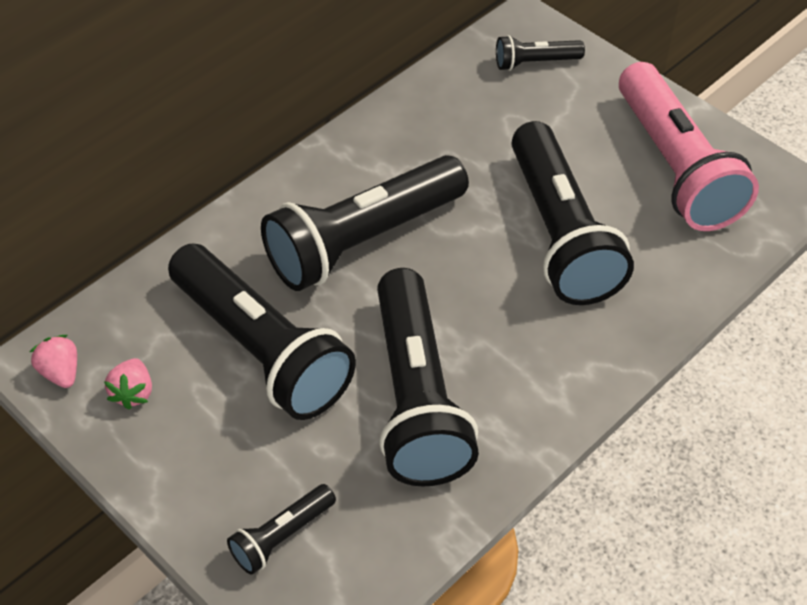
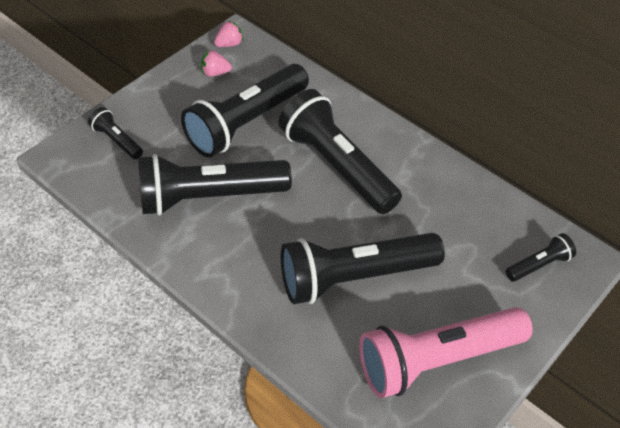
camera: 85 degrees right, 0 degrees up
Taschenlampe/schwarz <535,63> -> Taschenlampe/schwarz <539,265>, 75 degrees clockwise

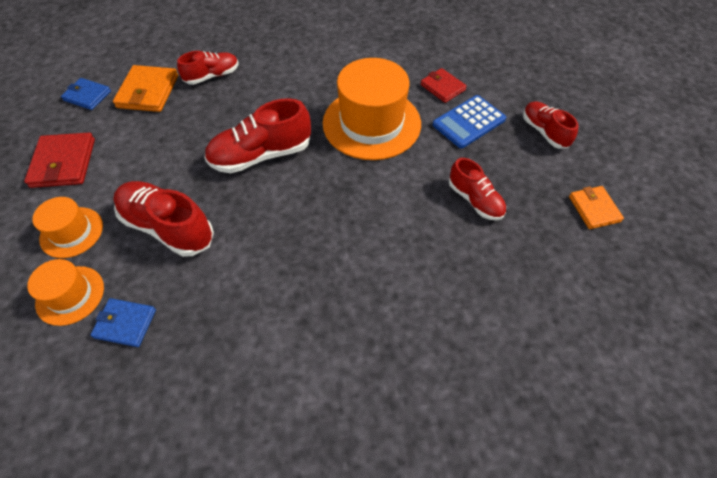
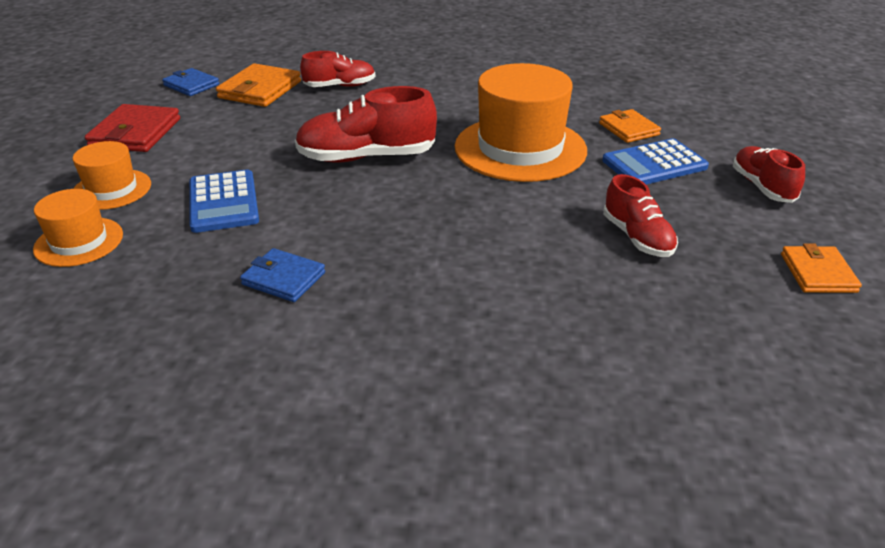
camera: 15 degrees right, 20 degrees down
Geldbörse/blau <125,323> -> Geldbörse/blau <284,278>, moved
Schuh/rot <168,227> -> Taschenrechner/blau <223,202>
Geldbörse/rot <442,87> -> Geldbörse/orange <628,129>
※ ※ ※
Please tally how many lines in the listing above contain the word "Geldbörse", and answer with the figure alone.

2